RECORDS FOR THE EXERCISE ::

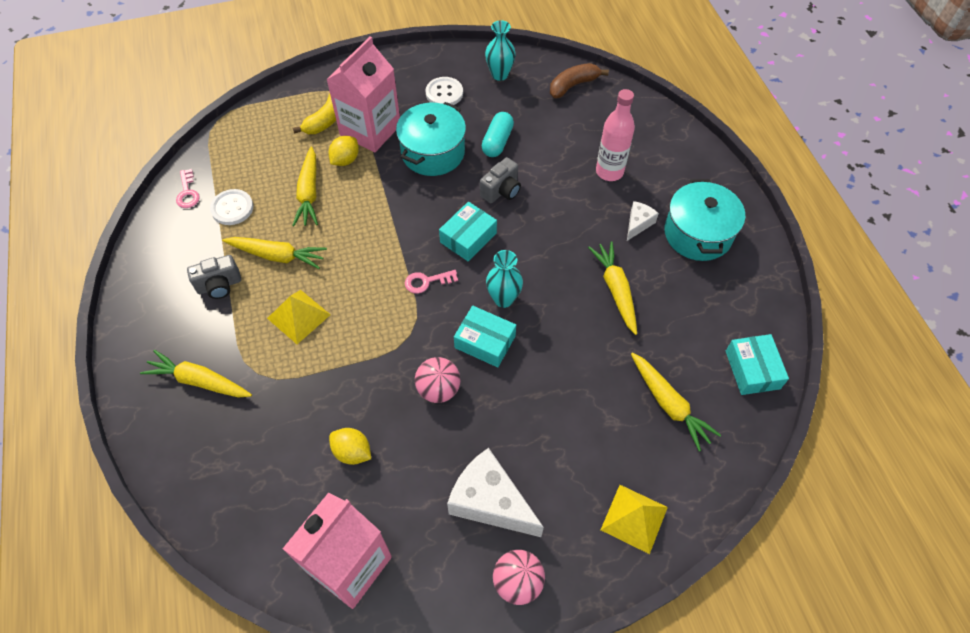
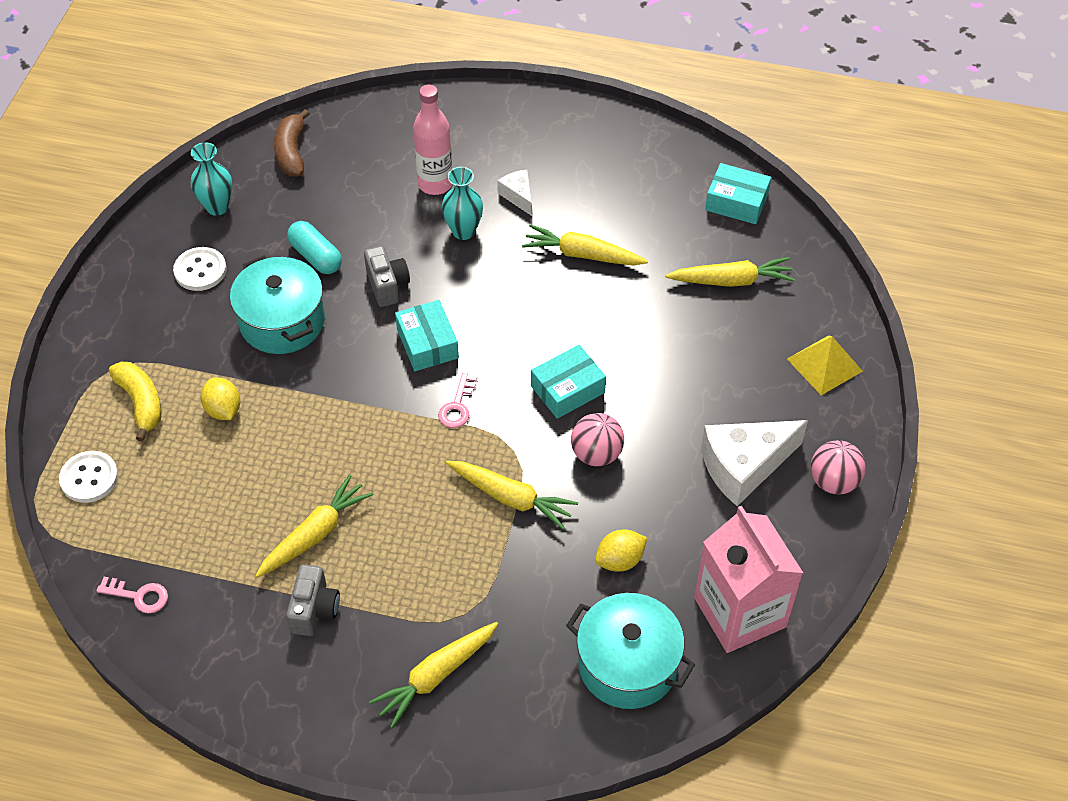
camera: 60 degrees left, 5 degrees down
(232, 208) = (204, 555): white button -> white button (89, 478)
(298, 316) = (417, 545): yellow pyramid -> none
(309, 193) = (245, 466): yellow carrot -> yellow carrot (511, 498)
(370, 130) = (196, 366): pink carton -> none
(503, 299) = (527, 350): turquoise vase -> turquoise vase (463, 231)
(698, 234) = (565, 158): turquoise pot -> turquoise pot (628, 664)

EXERCISE ::
Scanning the data above, count the lines in which the string "none" occurs and state only the count.

RESPONSE AREA ::
2